Exactly reproduce the lines from the one containing "[(239,409),(230,395),(217,403),(225,417),(239,409)]" through the last line of the data, both ends included, leaving out pictures.
• • • • •
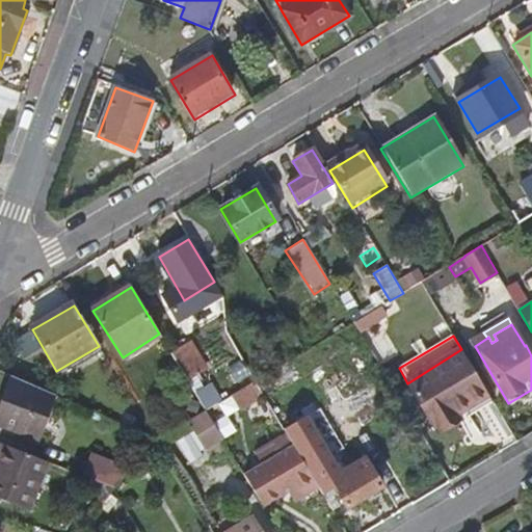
[(170,353),(186,378),(206,367),(190,342),(170,353)]
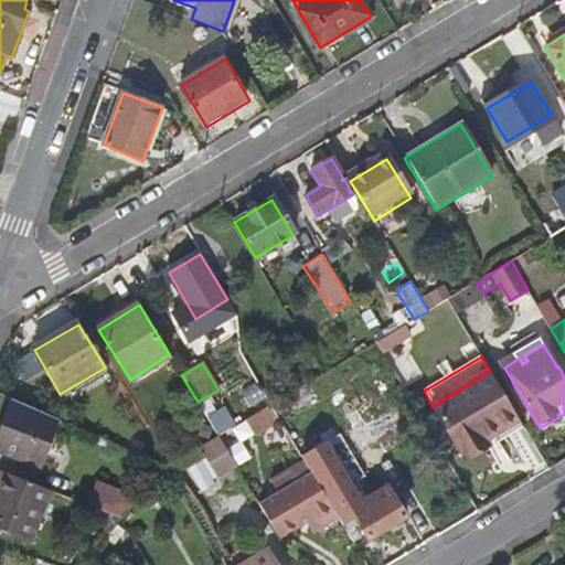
[(486,438),(519,418),(490,371),(433,407),(462,457),(486,443),(486,438)]
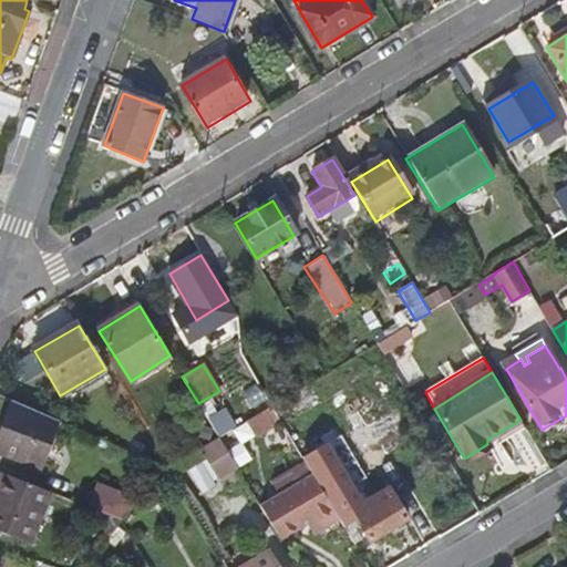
[(62,422),(10,400),(0,426),(0,454),(41,470),(62,422)]
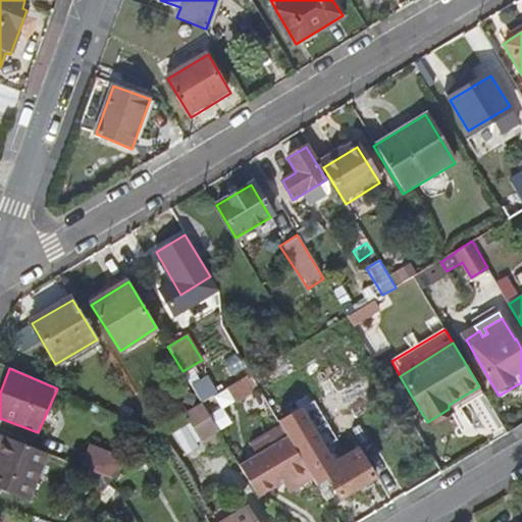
[(251,373),(228,386),(226,388),(235,402),(236,404),(260,388),(258,384),(251,373)]
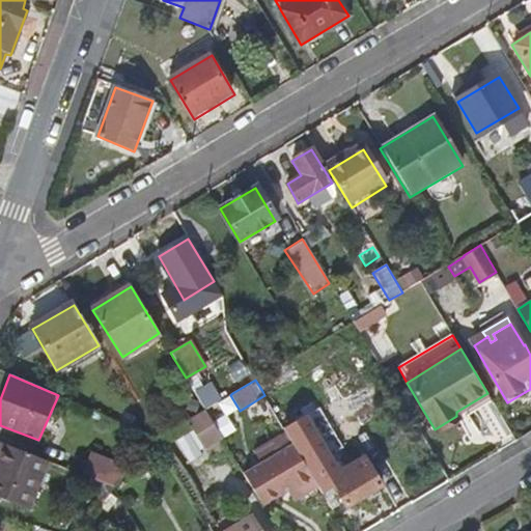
[(239,409),(230,395),(217,403),(225,417),(239,409)]
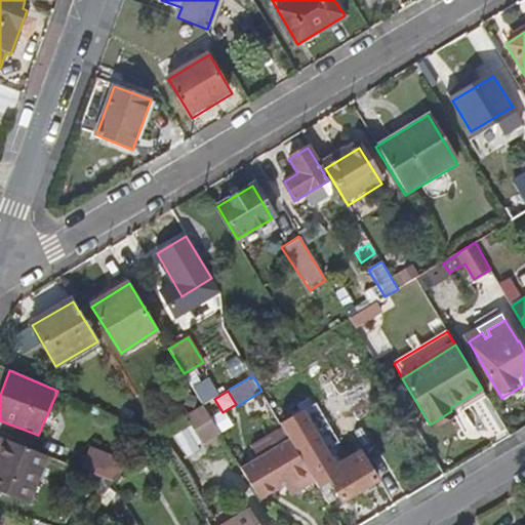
[(194,408),(197,397),(187,395),(184,405),(194,408)]
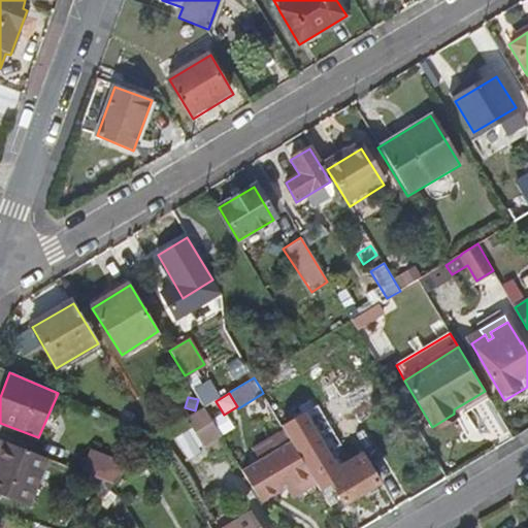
[(284,427),(286,430),(288,434),(301,456),(308,469),(317,482),(331,506),(338,502),(332,492),(328,486),(332,483),(336,489),(344,502),(361,493),(365,499),(378,491),(373,485),(378,482),(362,455),(343,466),(335,452),(344,446),(319,404),(284,427)]
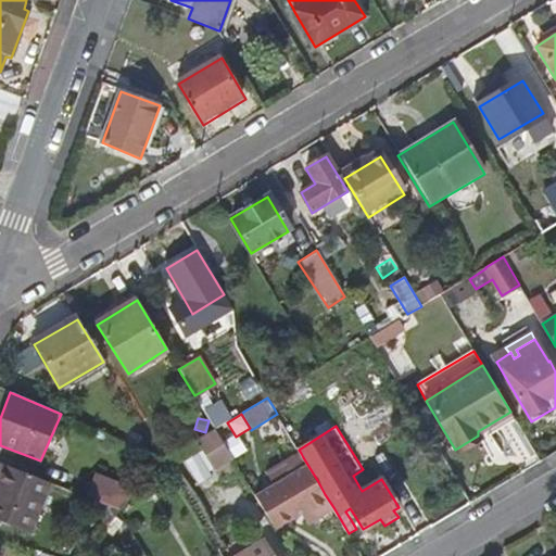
[(223,443),(215,429),(196,441),(202,451),(213,470),(234,460),(231,457),(223,443)]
• • • • •
**Solution to this problem:**
[(239,409),(230,395),(217,403),(225,417),(239,409)]
[(194,408),(197,397),(187,395),(184,405),(194,408)]
[(284,427),(286,430),(288,434),(301,456),(308,469),(317,482),(331,506),(338,502),(332,492),(328,486),(332,483),(336,489),(344,502),(361,493),(365,499),(378,491),(373,485),(378,482),(362,455),(343,466),(335,452),(344,446),(319,404),(284,427)]
[(223,443),(215,429),(196,441),(202,451),(213,470),(234,460),(231,457),(223,443)]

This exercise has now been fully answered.